YOUR ASSIGNMENT ▸ Check every line of the data for the word "right", and copy those that have it.

──────────

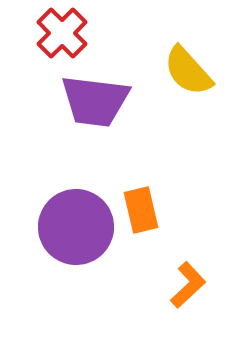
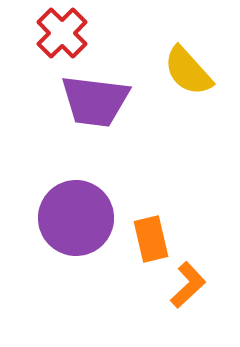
orange rectangle: moved 10 px right, 29 px down
purple circle: moved 9 px up
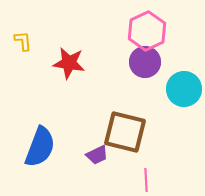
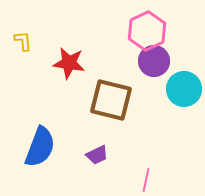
purple circle: moved 9 px right, 1 px up
brown square: moved 14 px left, 32 px up
pink line: rotated 15 degrees clockwise
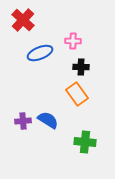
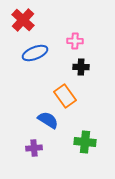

──────────

EXERCISE ANSWER ▸
orange rectangle: moved 10 px right, 29 px down
purple circle: moved 9 px right, 1 px up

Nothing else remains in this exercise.